[[ Entries shown open ]]
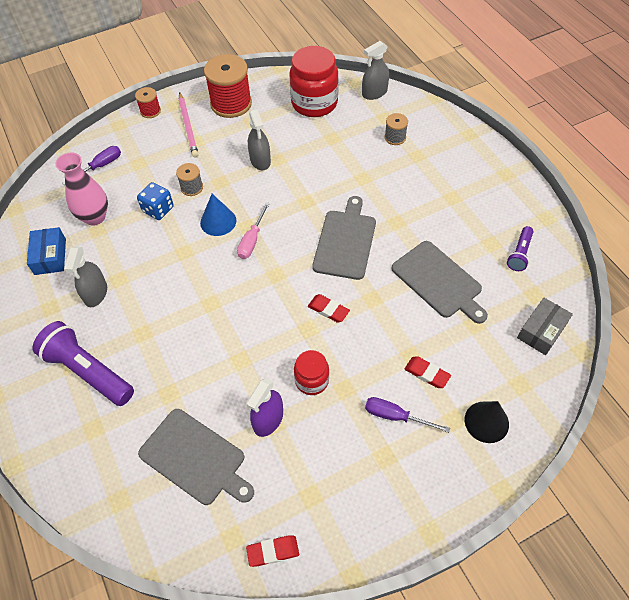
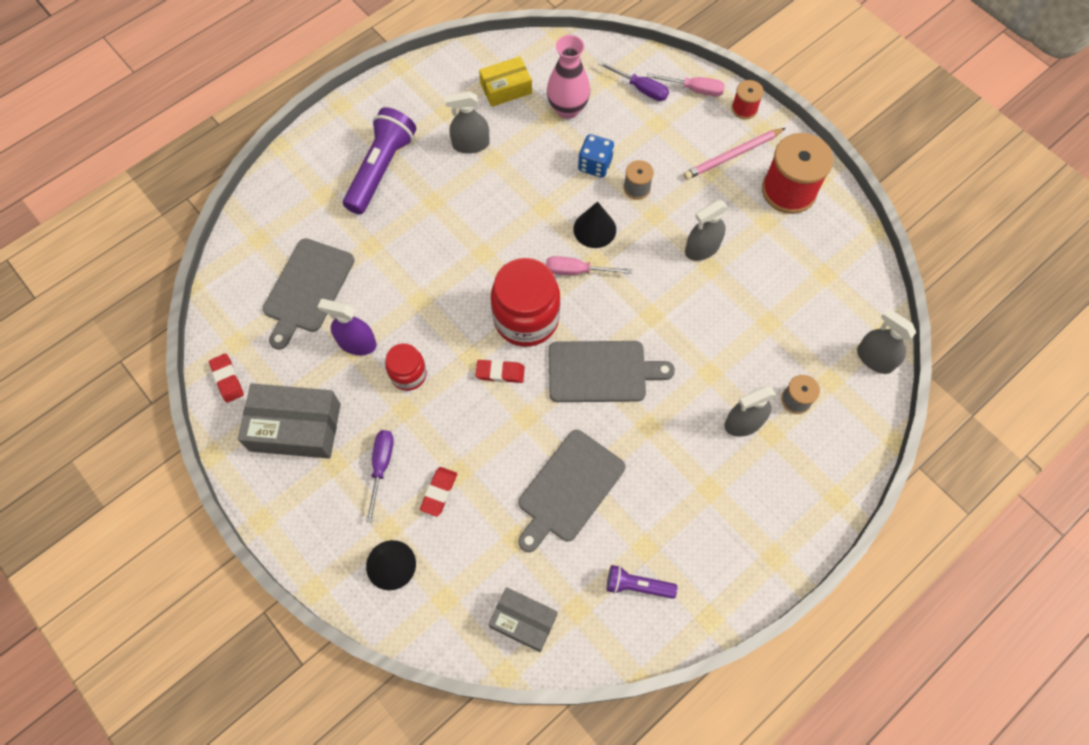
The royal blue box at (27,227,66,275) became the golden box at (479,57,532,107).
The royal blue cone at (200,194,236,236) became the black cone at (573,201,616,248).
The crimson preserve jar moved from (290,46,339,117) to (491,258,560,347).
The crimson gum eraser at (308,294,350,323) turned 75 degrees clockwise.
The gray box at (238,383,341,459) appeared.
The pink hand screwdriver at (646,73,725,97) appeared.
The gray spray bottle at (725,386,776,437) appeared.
[[ Entries shown closed ]]
# Task requirements
From the first line to the last, repeat the listing exactly and skip its images.

# Solution below
The royal blue box at (27,227,66,275) became the golden box at (479,57,532,107).
The royal blue cone at (200,194,236,236) became the black cone at (573,201,616,248).
The crimson preserve jar moved from (290,46,339,117) to (491,258,560,347).
The crimson gum eraser at (308,294,350,323) turned 75 degrees clockwise.
The gray box at (238,383,341,459) appeared.
The pink hand screwdriver at (646,73,725,97) appeared.
The gray spray bottle at (725,386,776,437) appeared.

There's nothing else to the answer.